»»

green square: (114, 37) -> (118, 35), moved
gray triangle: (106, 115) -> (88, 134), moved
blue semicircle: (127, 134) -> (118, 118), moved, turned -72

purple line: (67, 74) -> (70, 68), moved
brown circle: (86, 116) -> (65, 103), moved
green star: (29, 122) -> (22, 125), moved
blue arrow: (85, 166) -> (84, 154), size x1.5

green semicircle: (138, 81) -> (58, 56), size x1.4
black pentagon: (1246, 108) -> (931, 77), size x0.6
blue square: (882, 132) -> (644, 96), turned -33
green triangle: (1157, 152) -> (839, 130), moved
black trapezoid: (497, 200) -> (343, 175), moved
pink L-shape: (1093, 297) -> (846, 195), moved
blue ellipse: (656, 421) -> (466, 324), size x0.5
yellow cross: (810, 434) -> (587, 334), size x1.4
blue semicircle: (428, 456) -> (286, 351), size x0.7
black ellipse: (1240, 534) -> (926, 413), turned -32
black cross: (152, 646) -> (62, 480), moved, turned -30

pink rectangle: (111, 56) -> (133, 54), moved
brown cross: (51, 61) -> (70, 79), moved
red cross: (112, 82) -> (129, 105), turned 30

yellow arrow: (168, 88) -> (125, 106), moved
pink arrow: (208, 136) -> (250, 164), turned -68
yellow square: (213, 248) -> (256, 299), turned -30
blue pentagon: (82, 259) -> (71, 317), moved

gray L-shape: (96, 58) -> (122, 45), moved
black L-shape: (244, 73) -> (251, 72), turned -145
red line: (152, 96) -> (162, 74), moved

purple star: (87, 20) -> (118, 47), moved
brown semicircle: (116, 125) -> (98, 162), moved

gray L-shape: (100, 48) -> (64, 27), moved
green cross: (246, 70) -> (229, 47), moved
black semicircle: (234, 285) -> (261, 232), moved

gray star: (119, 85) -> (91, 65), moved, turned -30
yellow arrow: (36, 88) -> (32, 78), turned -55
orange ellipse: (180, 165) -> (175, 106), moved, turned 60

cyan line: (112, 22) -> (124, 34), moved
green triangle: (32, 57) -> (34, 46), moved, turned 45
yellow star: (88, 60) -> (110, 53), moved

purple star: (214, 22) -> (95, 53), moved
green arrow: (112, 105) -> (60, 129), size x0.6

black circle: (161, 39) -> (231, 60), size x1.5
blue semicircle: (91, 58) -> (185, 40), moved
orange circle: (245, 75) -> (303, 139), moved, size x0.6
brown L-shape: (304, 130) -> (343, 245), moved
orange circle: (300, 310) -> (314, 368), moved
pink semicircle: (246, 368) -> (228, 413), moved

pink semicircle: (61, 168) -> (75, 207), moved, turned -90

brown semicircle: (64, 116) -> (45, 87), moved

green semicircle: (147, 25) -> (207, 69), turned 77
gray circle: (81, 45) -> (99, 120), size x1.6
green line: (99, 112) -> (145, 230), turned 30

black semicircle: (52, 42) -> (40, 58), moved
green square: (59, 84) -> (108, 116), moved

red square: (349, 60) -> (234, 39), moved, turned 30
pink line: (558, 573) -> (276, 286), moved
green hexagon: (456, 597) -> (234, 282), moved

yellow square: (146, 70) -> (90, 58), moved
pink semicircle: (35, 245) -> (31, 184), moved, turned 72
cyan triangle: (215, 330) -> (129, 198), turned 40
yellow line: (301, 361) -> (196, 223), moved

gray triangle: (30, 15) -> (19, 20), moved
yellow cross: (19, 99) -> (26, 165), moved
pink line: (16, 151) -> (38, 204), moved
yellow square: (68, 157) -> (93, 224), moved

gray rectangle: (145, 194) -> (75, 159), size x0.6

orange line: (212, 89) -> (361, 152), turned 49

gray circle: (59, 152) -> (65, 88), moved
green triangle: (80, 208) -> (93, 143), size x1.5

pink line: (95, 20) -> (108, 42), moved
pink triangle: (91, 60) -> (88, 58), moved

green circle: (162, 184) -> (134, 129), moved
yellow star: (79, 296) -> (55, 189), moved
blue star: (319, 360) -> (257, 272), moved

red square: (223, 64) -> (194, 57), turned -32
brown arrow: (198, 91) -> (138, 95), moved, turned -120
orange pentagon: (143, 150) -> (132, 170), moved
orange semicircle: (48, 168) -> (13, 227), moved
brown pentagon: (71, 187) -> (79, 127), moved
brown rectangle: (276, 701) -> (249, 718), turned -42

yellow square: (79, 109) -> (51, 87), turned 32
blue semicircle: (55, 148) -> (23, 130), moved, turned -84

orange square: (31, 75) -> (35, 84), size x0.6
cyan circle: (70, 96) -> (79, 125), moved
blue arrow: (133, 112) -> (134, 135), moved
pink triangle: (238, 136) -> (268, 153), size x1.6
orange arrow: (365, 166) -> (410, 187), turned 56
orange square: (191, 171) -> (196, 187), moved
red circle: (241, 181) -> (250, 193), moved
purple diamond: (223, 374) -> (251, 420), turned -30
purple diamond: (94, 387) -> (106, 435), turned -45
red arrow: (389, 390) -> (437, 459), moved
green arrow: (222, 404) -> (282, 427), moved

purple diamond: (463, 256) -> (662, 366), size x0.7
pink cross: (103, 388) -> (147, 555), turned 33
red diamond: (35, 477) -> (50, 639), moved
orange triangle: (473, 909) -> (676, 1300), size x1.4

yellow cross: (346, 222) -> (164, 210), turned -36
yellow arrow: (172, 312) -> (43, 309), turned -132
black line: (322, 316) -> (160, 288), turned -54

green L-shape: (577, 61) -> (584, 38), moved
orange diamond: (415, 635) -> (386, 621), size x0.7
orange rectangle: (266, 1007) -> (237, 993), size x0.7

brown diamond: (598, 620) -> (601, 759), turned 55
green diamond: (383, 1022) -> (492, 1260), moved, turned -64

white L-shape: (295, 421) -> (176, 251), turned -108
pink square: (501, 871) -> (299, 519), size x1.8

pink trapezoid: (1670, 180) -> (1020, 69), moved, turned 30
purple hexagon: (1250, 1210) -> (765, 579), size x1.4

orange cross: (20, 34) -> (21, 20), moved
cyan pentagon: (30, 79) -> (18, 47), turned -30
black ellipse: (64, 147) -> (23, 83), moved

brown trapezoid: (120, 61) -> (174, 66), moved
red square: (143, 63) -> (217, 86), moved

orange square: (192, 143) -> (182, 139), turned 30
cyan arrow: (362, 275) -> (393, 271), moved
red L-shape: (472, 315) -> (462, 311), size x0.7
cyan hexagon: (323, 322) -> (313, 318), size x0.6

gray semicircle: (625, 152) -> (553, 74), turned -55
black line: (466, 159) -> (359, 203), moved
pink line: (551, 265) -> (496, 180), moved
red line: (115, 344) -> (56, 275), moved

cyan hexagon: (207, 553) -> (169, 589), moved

««

* **Try it**
Only lines containing the string "triangle" belong in the answer; find them in the data above and copy them.

* **Result for this task**
gray triangle: (106, 115) -> (88, 134), moved
green triangle: (1157, 152) -> (839, 130), moved
green triangle: (32, 57) -> (34, 46), moved, turned 45
cyan triangle: (215, 330) -> (129, 198), turned 40
gray triangle: (30, 15) -> (19, 20), moved
green triangle: (80, 208) -> (93, 143), size x1.5
pink triangle: (91, 60) -> (88, 58), moved
pink triangle: (238, 136) -> (268, 153), size x1.6
orange triangle: (473, 909) -> (676, 1300), size x1.4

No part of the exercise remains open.